> _DIRECTIONS FOR THIS TASK_:
Print the entries in full, word for word, but not the pictures.
═══
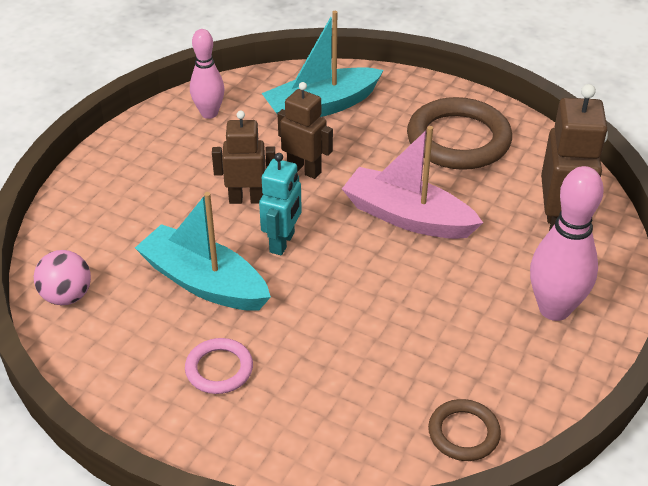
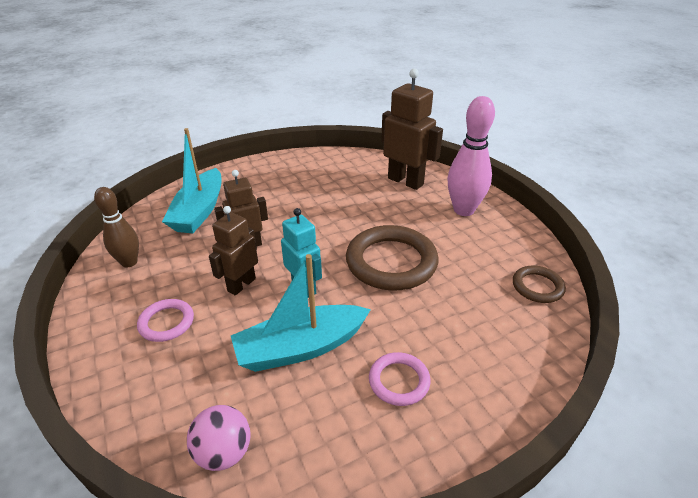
camera: 55 degrees left, 5 degrees down
(162, 183) = (166, 322): none -> pink ring
(209, 113) = (129, 262): pink bowling pin -> brown bowling pin
(407, 217) = (340, 225): pink boat -> none
(458, 140) = (299, 178): brown ring -> brown ring (391, 262)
═══
> _SOLUTION FOR THIS PROBLEM_:
camera: 55 degrees left, 5 degrees down
(162, 183) = (166, 322): none -> pink ring
(209, 113) = (129, 262): pink bowling pin -> brown bowling pin
(407, 217) = (340, 225): pink boat -> none
(458, 140) = (299, 178): brown ring -> brown ring (391, 262)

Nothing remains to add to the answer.